### Data for the task:
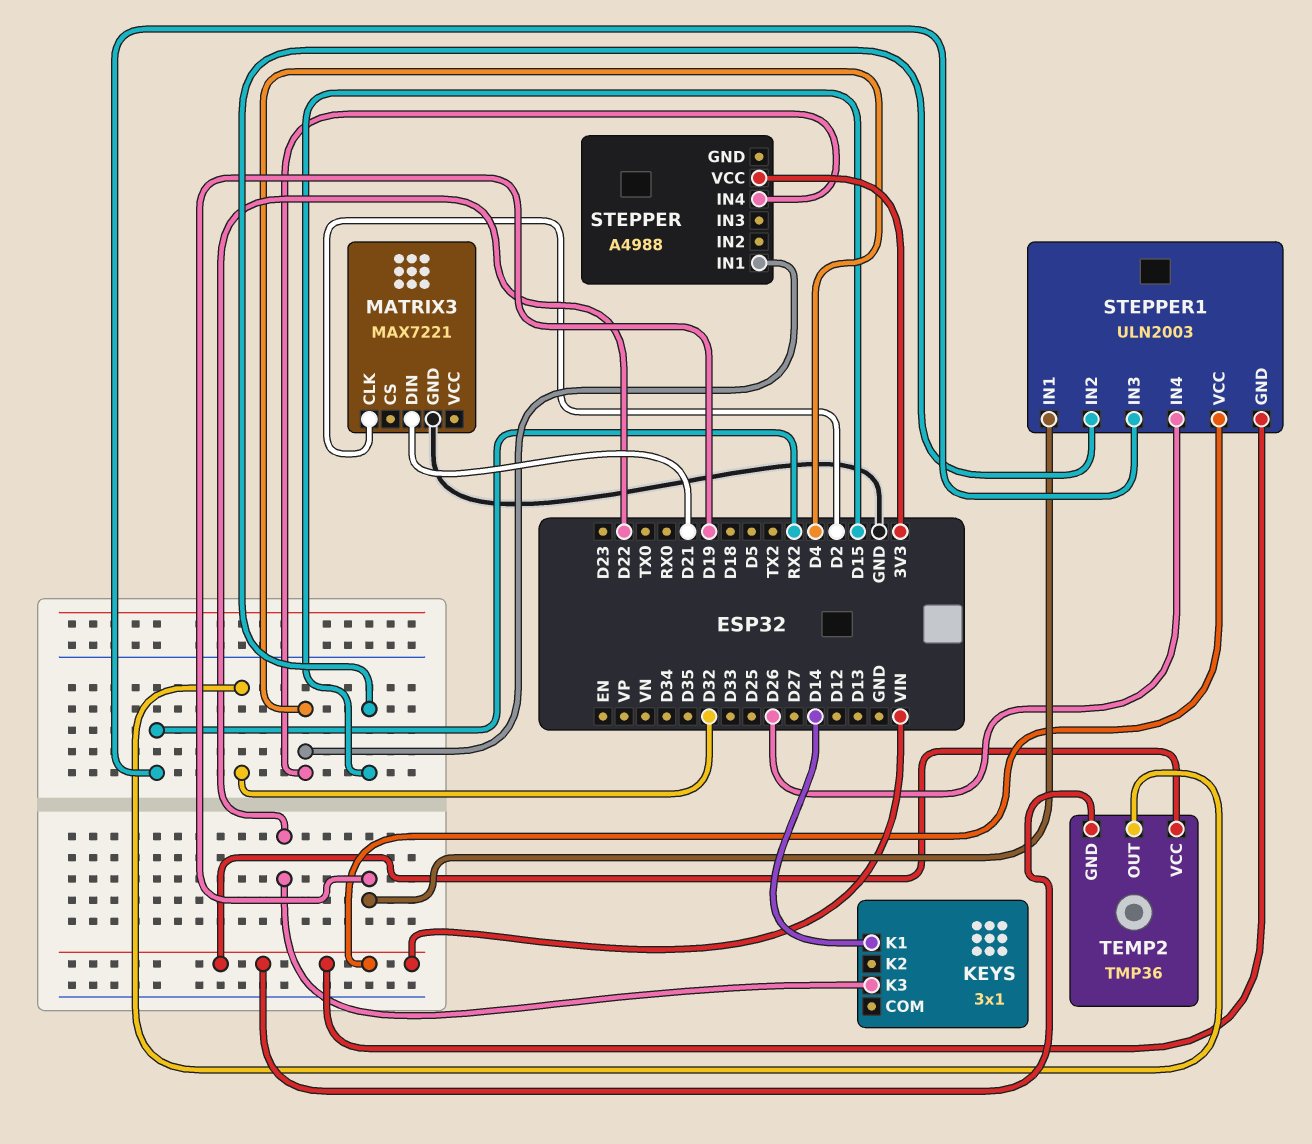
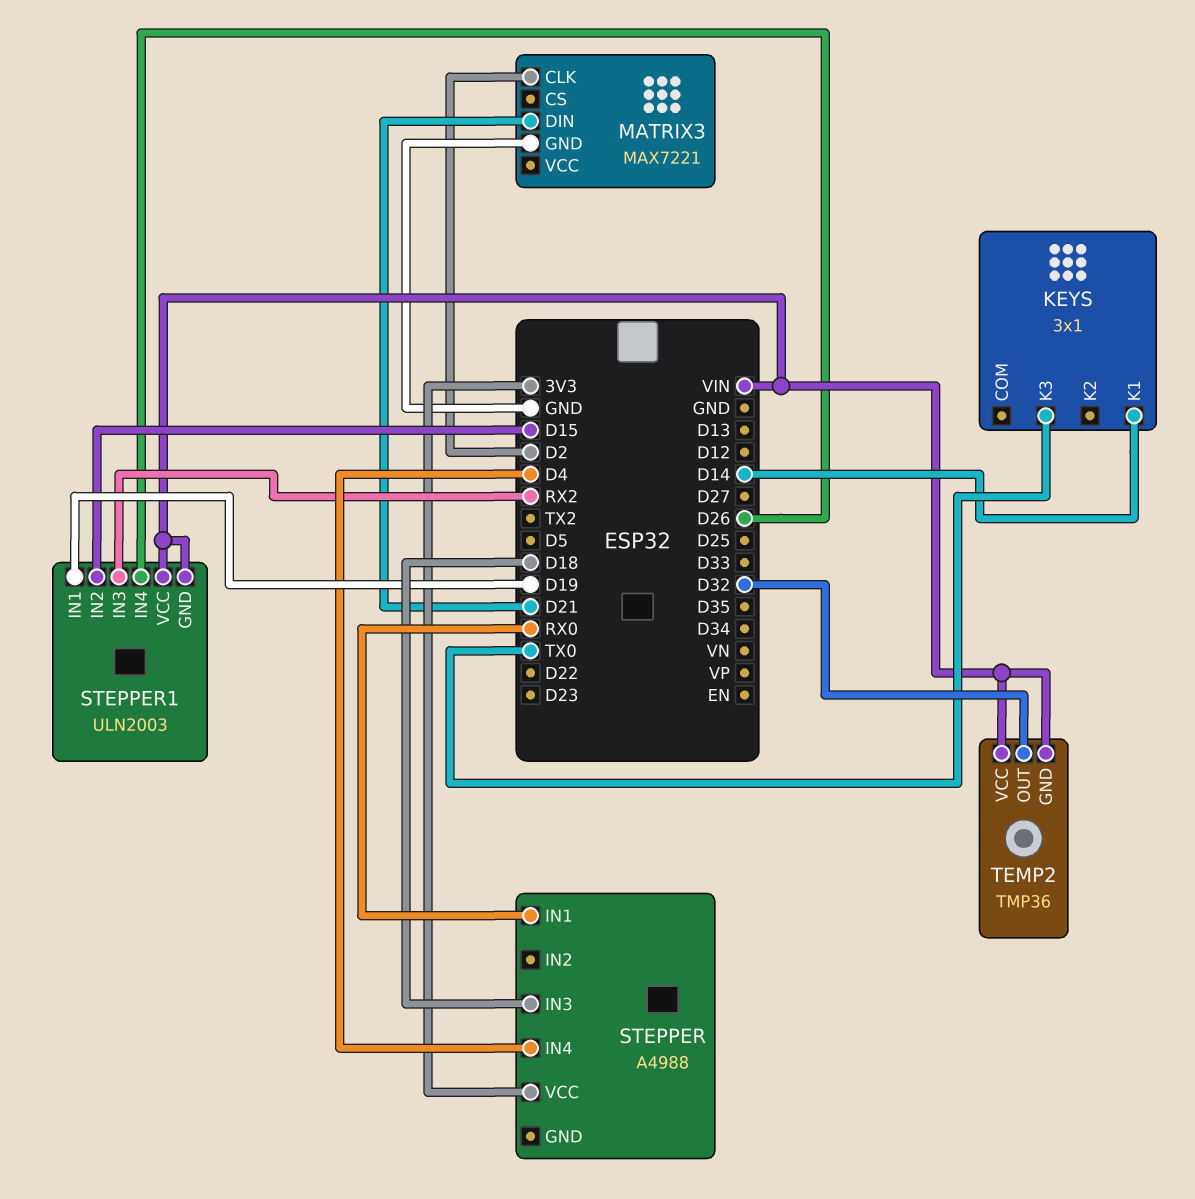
KEYS pin K3: D22 -> TX0
STEPPER pin IN1: D4 -> RX0
STEPPER pin IN3: none -> D18

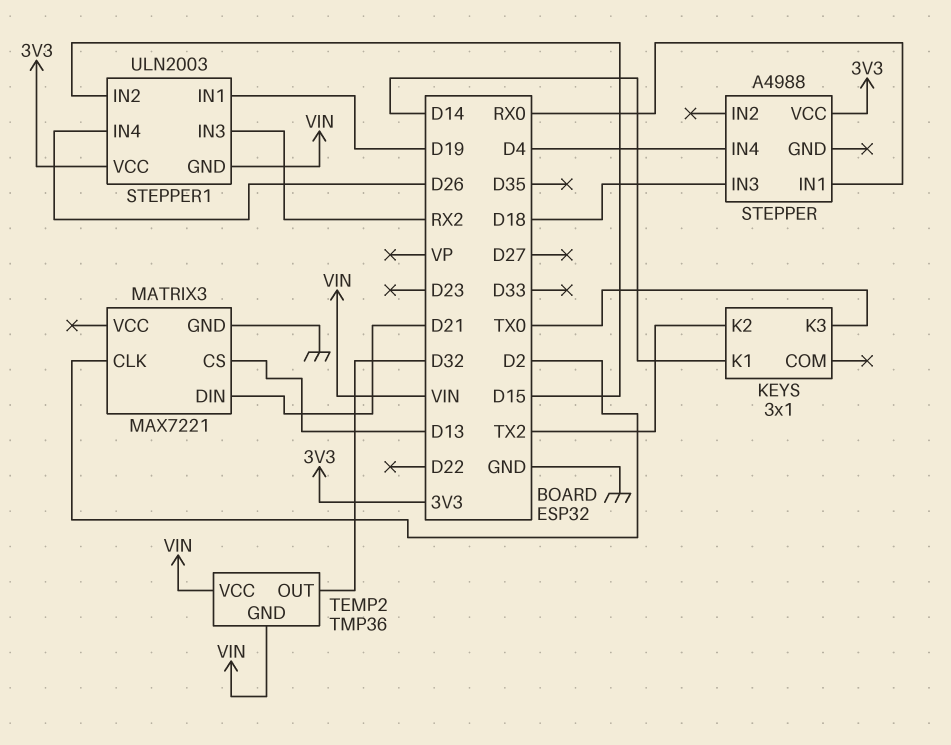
KEYS pin K2: none -> TX2
MATRIX3 pin CS: none -> D13
STEPPER1 pin VCC: VIN -> 3V3

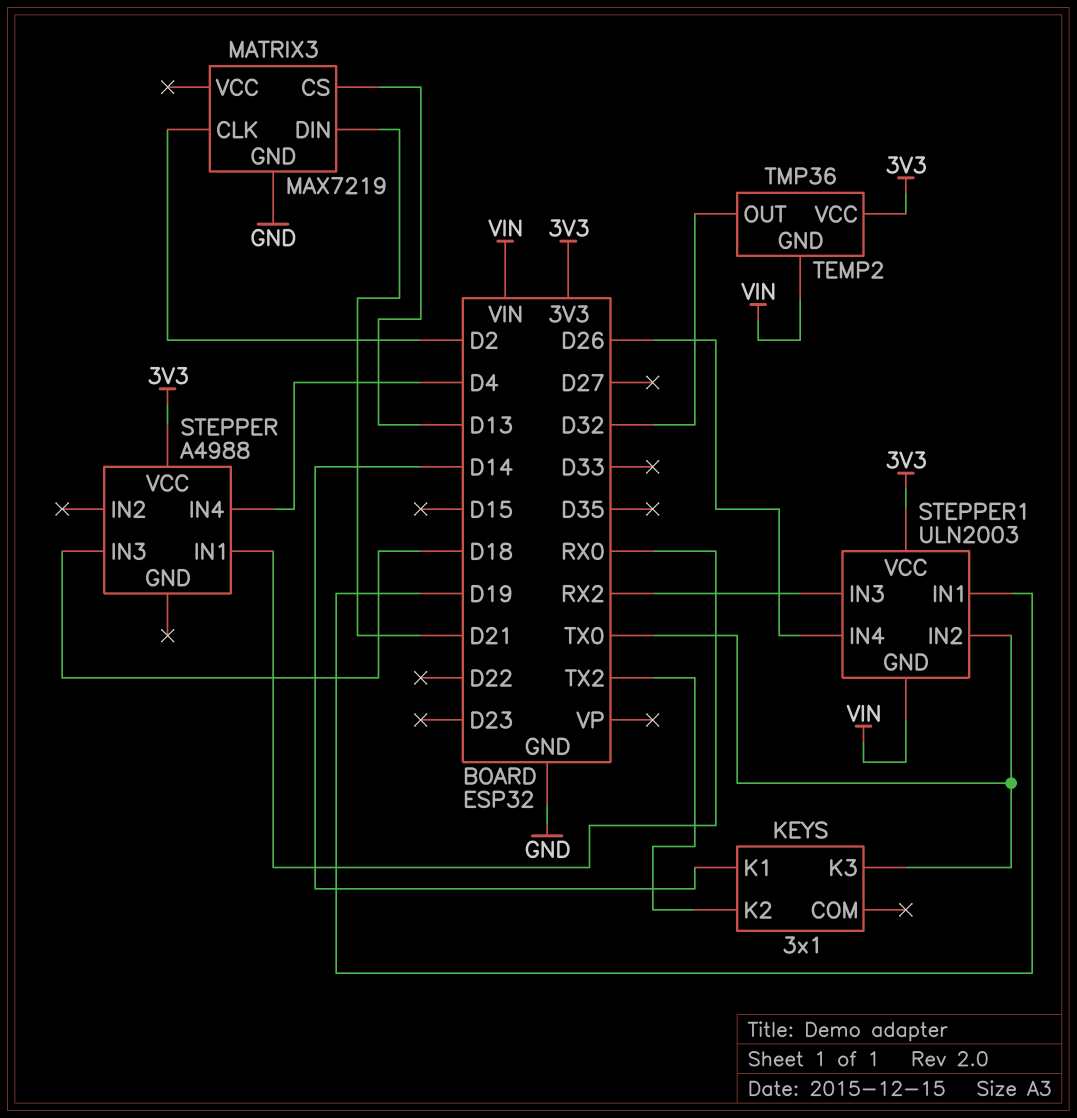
MATRIX3: MAX7221 -> MAX7219
STEPPER1 pin IN2: D15 -> TX0
TEMP2 pin VCC: VIN -> 3V3

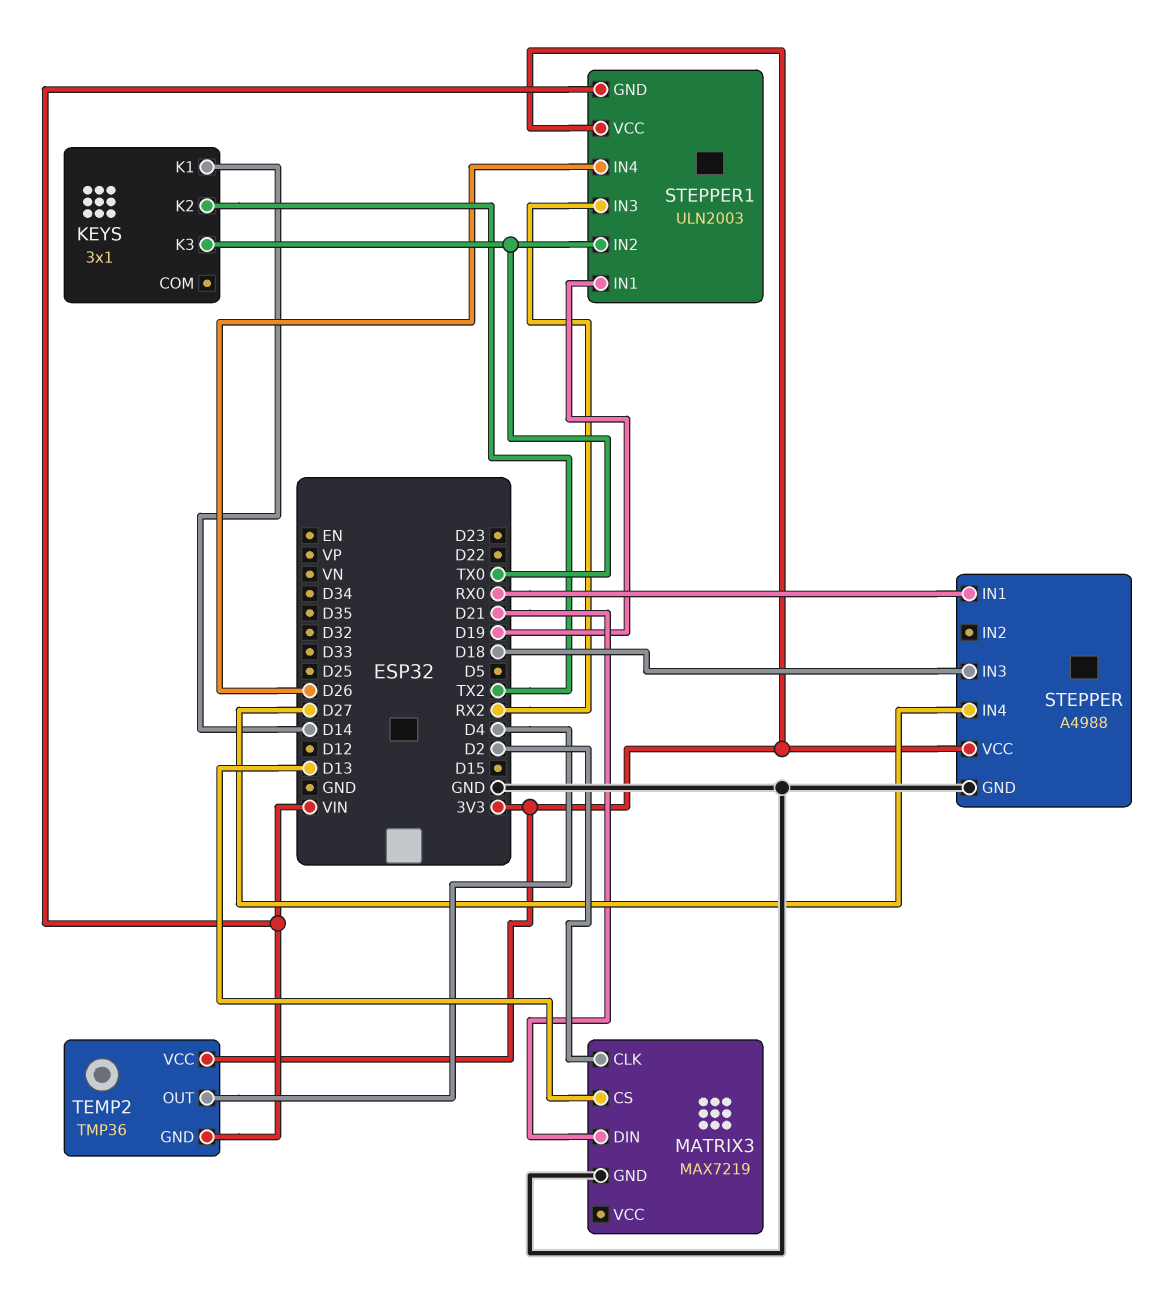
STEPPER pin GND: none -> GND
STEPPER pin IN4: D4 -> D27
TEMP2 pin OUT: D32 -> D4

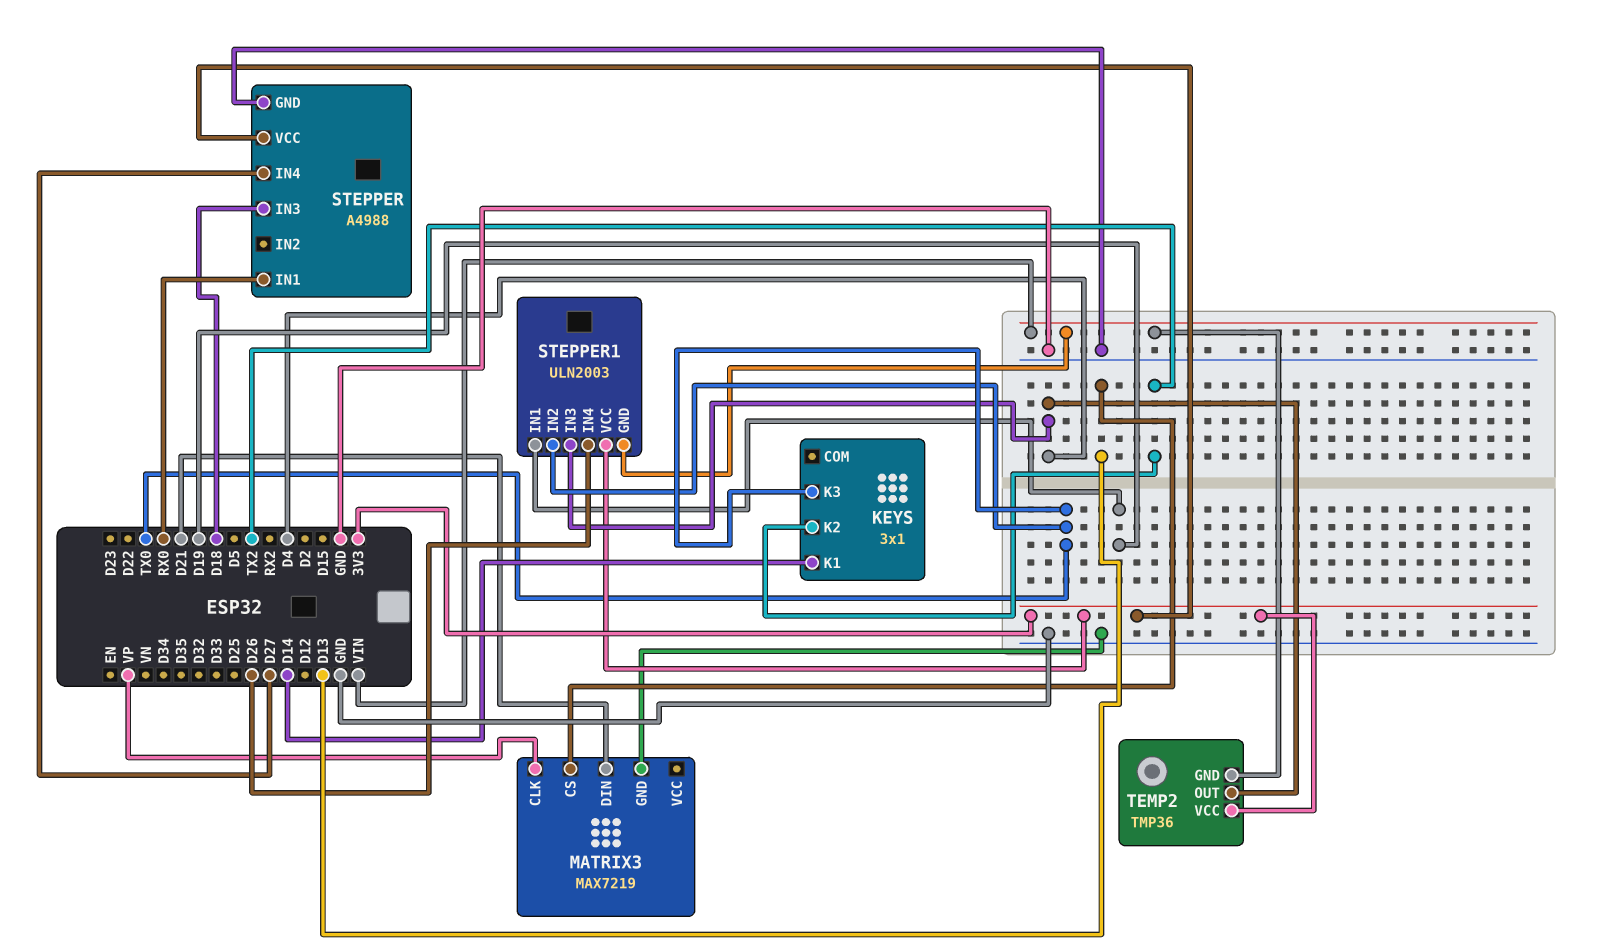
MATRIX3 pin CLK: D2 -> VP
STEPPER1 pin IN3: RX2 -> D4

### Exercise description:
Write out exactly, and nothing more than, the lines of the entries above from the line containing "STEPPER1 pin VCC: VIN -> 3V3" through the final line; omit any pictures.

### Result for this task:
STEPPER1 pin VCC: VIN -> 3V3

MATRIX3: MAX7221 -> MAX7219
STEPPER1 pin IN2: D15 -> TX0
TEMP2 pin VCC: VIN -> 3V3

STEPPER pin GND: none -> GND
STEPPER pin IN4: D4 -> D27
TEMP2 pin OUT: D32 -> D4

MATRIX3 pin CLK: D2 -> VP
STEPPER1 pin IN3: RX2 -> D4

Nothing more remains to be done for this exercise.